[Start of Attachment]

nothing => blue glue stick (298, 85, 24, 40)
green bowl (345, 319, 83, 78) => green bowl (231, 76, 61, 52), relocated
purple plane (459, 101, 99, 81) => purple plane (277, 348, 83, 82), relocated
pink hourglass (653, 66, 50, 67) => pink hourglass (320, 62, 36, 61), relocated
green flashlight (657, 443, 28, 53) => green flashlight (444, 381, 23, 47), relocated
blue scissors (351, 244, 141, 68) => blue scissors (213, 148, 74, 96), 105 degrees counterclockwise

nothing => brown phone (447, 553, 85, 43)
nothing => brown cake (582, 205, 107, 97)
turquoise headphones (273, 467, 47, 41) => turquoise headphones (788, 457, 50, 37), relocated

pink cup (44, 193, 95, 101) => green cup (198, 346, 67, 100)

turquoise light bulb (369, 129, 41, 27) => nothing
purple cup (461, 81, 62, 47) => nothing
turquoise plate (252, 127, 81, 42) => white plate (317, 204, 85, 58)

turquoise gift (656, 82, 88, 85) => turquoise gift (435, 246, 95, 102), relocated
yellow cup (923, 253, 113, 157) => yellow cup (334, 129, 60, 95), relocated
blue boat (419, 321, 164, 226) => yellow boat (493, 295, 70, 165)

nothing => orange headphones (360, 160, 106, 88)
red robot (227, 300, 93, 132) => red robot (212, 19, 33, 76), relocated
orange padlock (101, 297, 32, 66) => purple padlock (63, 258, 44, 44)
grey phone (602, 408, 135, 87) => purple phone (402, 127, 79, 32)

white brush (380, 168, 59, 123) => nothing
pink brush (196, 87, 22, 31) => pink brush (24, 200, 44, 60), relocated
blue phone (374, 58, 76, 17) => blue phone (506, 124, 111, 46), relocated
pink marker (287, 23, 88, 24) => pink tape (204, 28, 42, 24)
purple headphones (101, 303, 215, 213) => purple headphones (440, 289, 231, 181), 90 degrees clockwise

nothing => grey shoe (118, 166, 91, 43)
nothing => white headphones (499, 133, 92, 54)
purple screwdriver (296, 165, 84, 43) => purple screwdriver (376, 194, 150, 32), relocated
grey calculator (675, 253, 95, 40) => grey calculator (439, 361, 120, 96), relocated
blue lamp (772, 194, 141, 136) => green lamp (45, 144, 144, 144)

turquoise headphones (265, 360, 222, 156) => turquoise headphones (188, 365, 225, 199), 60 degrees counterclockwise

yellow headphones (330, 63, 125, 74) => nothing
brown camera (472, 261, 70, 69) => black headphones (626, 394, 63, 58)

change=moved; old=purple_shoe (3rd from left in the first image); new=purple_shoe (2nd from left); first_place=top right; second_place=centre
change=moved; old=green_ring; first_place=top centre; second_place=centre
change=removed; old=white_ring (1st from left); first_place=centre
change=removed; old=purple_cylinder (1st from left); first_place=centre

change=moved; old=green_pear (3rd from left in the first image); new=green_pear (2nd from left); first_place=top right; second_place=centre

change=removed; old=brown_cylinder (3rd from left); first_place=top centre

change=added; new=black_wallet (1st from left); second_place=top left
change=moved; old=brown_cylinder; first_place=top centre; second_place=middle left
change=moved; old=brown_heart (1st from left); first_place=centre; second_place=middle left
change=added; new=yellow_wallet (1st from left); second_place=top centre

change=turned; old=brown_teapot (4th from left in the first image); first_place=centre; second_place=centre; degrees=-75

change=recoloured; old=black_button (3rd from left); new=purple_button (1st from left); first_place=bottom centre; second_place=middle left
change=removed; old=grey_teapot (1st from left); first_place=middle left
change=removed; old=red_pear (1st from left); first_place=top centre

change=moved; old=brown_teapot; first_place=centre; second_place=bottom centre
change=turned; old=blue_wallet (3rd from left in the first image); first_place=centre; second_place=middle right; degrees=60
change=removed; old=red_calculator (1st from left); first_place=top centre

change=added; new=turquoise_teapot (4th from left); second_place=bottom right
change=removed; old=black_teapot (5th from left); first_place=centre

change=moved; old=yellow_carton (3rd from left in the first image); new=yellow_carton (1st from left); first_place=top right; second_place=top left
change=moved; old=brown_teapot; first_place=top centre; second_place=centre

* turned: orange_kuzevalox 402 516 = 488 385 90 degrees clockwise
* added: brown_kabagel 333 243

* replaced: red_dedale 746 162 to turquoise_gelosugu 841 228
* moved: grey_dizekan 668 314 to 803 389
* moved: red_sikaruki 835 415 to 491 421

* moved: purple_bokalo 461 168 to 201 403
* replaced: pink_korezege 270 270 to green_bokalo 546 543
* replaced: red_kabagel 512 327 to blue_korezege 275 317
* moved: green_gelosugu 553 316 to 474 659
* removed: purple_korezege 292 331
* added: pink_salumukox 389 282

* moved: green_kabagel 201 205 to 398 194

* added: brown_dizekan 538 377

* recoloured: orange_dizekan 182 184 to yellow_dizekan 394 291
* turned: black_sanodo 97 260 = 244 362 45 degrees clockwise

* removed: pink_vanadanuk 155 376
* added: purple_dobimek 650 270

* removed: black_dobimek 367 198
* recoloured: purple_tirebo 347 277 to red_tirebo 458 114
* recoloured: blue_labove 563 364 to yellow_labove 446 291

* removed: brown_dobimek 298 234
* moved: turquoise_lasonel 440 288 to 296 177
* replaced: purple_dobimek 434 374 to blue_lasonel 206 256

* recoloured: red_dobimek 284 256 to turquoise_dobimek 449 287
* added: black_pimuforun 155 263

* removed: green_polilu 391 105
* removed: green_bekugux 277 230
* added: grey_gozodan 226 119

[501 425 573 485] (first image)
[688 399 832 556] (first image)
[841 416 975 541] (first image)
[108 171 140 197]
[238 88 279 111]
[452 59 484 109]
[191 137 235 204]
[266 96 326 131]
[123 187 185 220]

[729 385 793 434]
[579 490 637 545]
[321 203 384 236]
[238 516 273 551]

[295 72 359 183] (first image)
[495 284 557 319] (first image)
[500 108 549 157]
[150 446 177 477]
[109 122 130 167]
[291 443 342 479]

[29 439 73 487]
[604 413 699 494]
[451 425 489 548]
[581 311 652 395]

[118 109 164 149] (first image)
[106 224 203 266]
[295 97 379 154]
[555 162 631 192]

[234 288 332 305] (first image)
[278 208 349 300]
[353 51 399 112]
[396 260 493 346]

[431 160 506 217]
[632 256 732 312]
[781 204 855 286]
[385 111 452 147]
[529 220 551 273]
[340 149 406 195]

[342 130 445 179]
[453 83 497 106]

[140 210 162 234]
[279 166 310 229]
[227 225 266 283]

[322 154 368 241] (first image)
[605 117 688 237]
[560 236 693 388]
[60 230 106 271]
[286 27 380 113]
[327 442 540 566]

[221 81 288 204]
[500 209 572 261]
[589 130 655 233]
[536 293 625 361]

[End of Attachment]

▸ **PROBLEM TO WORK ON**:
What you give back must match the material exactly, beginning with its first line and ending with the line holding "green flashlight (657, 443, 28, 53)".

▸ **EXPECTED ANSWER**:
nothing => blue glue stick (298, 85, 24, 40)
green bowl (345, 319, 83, 78) => green bowl (231, 76, 61, 52), relocated
purple plane (459, 101, 99, 81) => purple plane (277, 348, 83, 82), relocated
pink hourglass (653, 66, 50, 67) => pink hourglass (320, 62, 36, 61), relocated
green flashlight (657, 443, 28, 53) => green flashlight (444, 381, 23, 47), relocated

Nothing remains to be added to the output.